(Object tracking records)
★ ★ ★

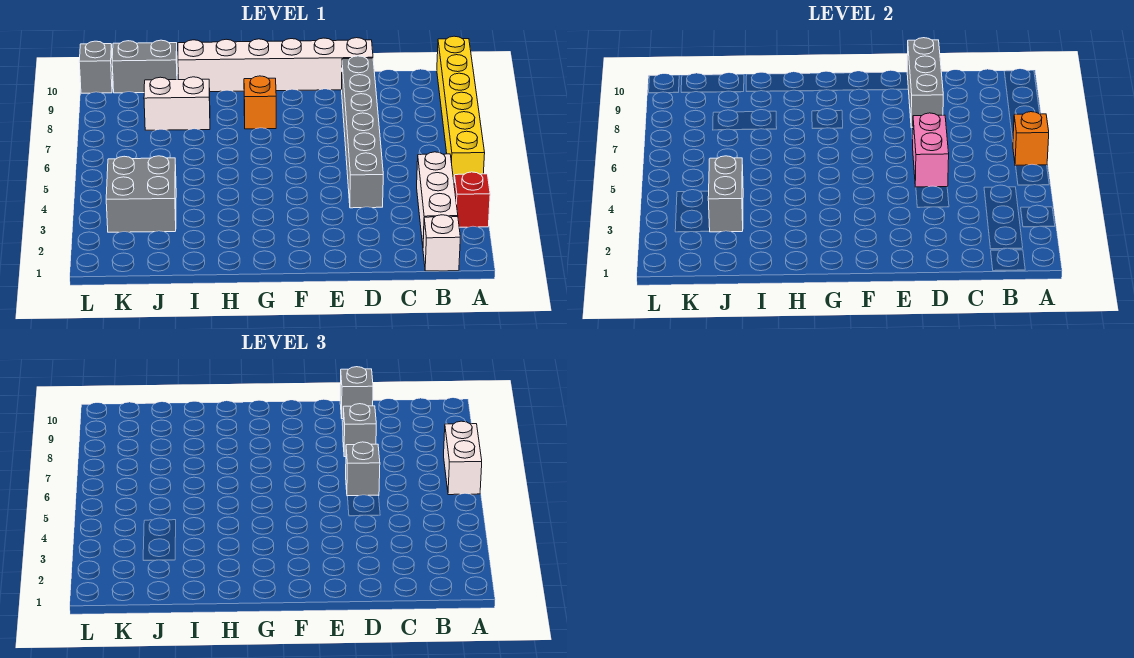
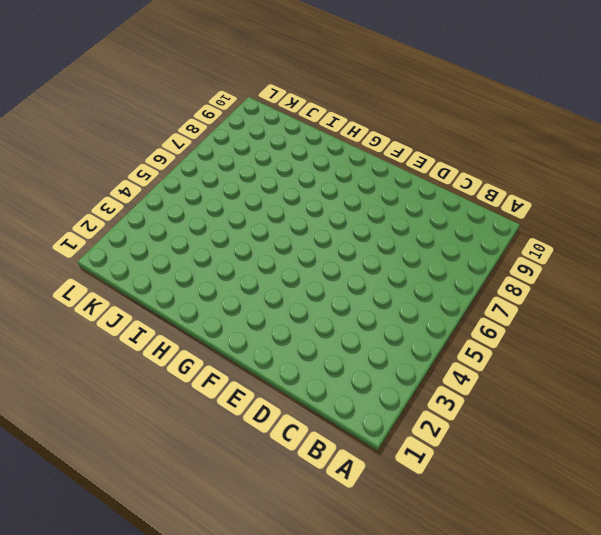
none -> red brick A3 level 1
none -> yellow brick A5:A10 level 1
none -> white brick B1 level 1

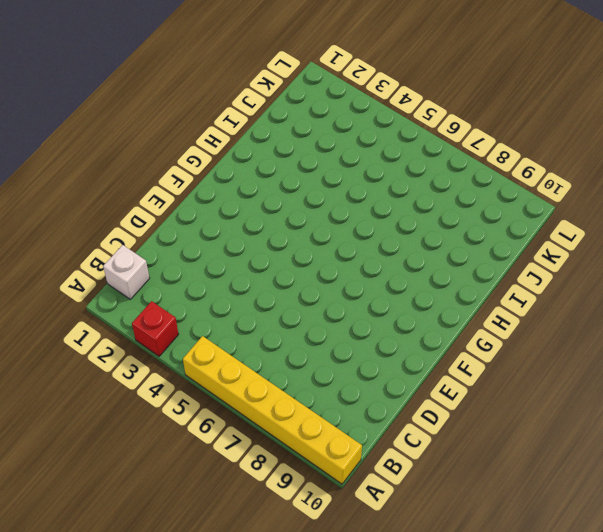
none -> white brick B2:B4 level 1
none -> grey brick D4:D9 level 1
none -> white brick D10:I10 level 1

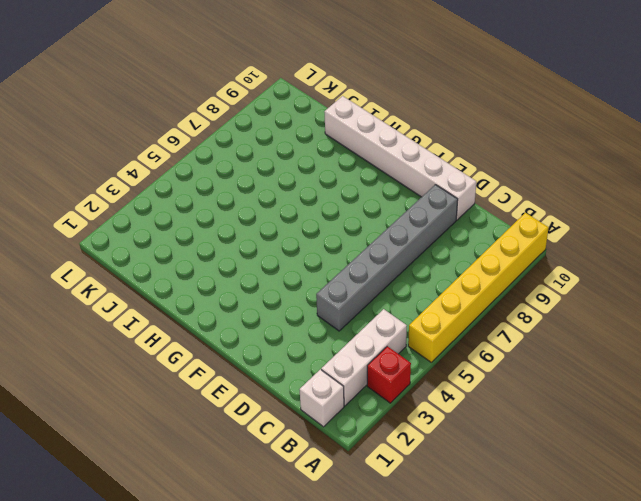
none -> orange brick G8 level 1
none -> white brick I8:J8 level 1
none -> grey brick J3:K4 level 1

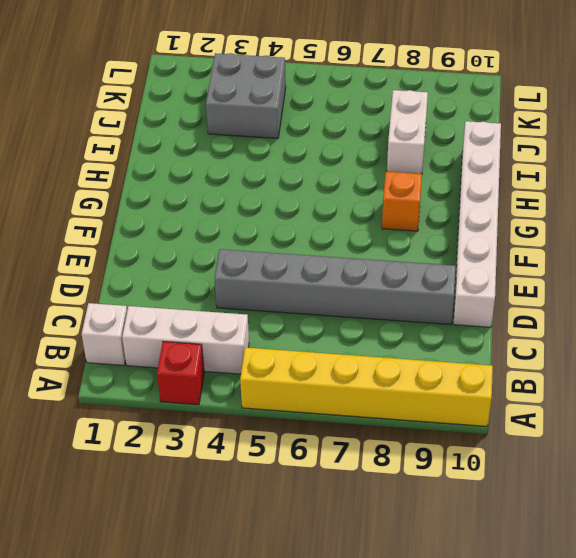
none -> grey brick J10:K10 level 1
none -> grey brick L10 level 1
none -> orange brick A6 level 2

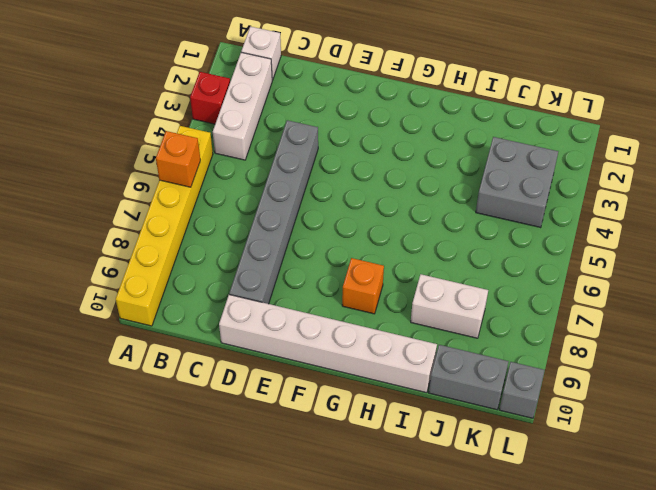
none -> pink brick D5:D6 level 2
none -> grey brick D8:D10 level 2
none -> grey brick J3:J4 level 2

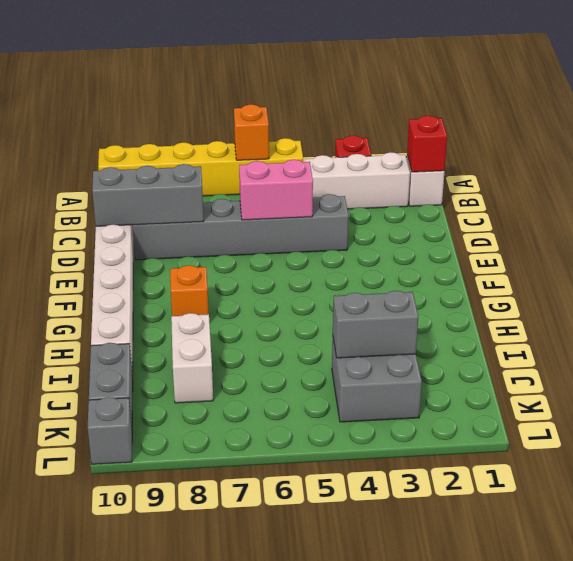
red brick B1 level 2 -> none
none -> white brick A6:A7 level 3
none -> grey brick D6 level 3
none -> grey brick D8 level 3

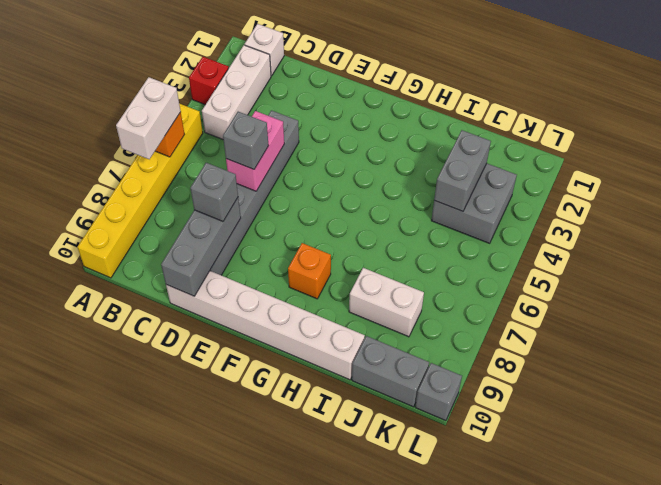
none -> grey brick D10 level 3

★ ★ ★

PROBLEM REQUIREMENTS: Your reply should give again exactly the lines from the one with "none -> pink brick D5:D6 level 2" through the last line of the data, with both ends included and pictures left out.

COMPLETED EXERCISE:
none -> pink brick D5:D6 level 2
none -> grey brick D8:D10 level 2
none -> grey brick J3:J4 level 2

red brick B1 level 2 -> none
none -> white brick A6:A7 level 3
none -> grey brick D6 level 3
none -> grey brick D8 level 3

none -> grey brick D10 level 3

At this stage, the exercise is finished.